▸ **WHAT IS NEEDED**
Print nothing but the lines below starting at the line that holds "cyan cross: rotated 29 degrees clockwise" and ending at the line that holds "blue pentagon at", including both, each exactly as written.

Segment Start: TASK DATA

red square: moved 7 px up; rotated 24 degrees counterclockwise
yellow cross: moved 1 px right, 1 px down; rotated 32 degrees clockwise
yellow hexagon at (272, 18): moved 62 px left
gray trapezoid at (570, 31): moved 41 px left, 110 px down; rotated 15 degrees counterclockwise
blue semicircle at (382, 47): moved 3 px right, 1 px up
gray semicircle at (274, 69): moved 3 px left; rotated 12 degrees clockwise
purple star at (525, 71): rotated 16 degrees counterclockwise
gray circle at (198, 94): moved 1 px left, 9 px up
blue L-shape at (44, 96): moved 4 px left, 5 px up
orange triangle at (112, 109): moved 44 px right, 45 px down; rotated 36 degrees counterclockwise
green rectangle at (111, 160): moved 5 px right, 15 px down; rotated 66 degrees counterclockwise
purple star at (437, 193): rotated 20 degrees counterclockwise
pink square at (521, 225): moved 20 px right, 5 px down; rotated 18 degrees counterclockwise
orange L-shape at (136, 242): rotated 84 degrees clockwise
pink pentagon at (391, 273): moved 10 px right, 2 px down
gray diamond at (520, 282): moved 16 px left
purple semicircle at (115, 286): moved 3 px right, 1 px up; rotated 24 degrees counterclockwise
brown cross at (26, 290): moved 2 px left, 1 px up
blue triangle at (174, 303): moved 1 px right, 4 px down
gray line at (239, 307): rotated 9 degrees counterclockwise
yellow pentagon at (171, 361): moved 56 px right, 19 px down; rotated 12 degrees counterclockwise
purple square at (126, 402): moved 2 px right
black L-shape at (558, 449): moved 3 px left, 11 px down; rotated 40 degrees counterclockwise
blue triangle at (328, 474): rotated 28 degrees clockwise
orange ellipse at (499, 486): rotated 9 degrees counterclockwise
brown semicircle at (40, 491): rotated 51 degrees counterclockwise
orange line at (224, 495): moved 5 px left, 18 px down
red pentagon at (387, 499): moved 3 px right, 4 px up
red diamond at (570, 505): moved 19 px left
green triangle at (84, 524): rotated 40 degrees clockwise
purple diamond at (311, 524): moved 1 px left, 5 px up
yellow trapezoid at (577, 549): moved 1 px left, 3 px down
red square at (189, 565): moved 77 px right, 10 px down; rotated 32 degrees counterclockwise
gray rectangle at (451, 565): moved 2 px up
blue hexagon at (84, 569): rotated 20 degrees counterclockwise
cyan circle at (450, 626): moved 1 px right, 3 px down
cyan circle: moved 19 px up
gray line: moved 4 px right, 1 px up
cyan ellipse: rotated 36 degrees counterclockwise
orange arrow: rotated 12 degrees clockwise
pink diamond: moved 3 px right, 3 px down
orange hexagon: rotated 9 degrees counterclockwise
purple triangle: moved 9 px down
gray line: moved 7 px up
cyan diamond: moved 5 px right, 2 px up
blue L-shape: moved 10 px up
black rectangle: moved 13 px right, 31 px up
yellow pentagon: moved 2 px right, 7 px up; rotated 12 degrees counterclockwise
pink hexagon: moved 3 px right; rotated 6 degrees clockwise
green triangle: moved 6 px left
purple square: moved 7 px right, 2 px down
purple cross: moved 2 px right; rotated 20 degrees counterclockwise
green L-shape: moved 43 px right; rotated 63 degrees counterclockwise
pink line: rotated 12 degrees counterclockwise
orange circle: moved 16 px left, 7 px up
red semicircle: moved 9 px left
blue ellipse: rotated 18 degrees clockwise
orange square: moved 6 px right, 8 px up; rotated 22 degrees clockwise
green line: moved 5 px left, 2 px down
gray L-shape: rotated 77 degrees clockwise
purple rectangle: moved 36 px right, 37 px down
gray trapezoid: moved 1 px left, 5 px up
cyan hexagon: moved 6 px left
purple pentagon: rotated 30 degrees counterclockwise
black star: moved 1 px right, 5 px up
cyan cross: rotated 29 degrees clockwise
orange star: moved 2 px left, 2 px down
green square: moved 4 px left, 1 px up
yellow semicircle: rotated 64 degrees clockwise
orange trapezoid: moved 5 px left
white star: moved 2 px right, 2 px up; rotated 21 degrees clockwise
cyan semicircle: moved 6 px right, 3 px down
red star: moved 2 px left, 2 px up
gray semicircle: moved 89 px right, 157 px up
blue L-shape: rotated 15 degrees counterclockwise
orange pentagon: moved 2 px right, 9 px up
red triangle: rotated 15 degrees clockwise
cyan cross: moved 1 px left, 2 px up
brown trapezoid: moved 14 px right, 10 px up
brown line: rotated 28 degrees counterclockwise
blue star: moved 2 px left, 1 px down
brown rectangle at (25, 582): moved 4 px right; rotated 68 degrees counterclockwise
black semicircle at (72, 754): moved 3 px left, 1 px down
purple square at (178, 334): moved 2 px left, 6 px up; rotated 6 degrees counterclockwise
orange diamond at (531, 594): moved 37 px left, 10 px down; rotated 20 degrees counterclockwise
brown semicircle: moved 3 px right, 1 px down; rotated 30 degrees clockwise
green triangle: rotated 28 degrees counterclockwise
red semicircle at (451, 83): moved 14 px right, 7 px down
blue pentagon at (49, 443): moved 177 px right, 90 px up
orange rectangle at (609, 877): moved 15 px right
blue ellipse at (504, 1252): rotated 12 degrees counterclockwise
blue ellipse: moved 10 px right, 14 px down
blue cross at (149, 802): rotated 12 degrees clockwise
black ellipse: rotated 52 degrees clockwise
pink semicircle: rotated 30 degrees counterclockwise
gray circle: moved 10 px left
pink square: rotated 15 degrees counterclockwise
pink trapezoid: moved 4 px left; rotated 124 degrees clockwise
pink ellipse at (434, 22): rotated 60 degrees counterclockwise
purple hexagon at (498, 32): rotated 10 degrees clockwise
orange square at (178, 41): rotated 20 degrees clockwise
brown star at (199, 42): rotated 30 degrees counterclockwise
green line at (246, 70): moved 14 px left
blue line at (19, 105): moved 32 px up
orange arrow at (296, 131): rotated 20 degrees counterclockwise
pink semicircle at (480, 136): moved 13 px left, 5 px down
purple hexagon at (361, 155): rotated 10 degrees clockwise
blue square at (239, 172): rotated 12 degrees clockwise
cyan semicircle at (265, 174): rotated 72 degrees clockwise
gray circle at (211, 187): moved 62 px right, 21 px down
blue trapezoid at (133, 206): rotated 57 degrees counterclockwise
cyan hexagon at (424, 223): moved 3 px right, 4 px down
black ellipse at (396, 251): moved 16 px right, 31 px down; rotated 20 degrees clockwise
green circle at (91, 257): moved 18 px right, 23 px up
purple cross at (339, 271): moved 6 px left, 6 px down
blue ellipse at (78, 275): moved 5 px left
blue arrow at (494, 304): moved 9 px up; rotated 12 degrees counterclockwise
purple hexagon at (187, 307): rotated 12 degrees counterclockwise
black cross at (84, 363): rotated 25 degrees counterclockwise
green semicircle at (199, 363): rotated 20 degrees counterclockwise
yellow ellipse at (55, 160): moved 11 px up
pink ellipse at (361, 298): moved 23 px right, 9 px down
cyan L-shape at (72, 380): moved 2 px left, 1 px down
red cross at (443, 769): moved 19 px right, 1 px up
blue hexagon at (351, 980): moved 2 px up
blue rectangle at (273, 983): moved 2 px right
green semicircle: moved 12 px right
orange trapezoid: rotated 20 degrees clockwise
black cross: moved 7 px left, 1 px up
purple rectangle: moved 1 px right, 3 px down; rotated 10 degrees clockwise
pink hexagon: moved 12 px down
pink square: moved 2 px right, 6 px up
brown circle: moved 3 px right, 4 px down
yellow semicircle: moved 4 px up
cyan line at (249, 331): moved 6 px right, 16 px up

Segment End: TASK DATA

▸ **EXERCISE RESULT**
cyan cross: rotated 29 degrees clockwise
orange star: moved 2 px left, 2 px down
green square: moved 4 px left, 1 px up
yellow semicircle: rotated 64 degrees clockwise
orange trapezoid: moved 5 px left
white star: moved 2 px right, 2 px up; rotated 21 degrees clockwise
cyan semicircle: moved 6 px right, 3 px down
red star: moved 2 px left, 2 px up
gray semicircle: moved 89 px right, 157 px up
blue L-shape: rotated 15 degrees counterclockwise
orange pentagon: moved 2 px right, 9 px up
red triangle: rotated 15 degrees clockwise
cyan cross: moved 1 px left, 2 px up
brown trapezoid: moved 14 px right, 10 px up
brown line: rotated 28 degrees counterclockwise
blue star: moved 2 px left, 1 px down
brown rectangle at (25, 582): moved 4 px right; rotated 68 degrees counterclockwise
black semicircle at (72, 754): moved 3 px left, 1 px down
purple square at (178, 334): moved 2 px left, 6 px up; rotated 6 degrees counterclockwise
orange diamond at (531, 594): moved 37 px left, 10 px down; rotated 20 degrees counterclockwise
brown semicircle: moved 3 px right, 1 px down; rotated 30 degrees clockwise
green triangle: rotated 28 degrees counterclockwise
red semicircle at (451, 83): moved 14 px right, 7 px down
blue pentagon at (49, 443): moved 177 px right, 90 px up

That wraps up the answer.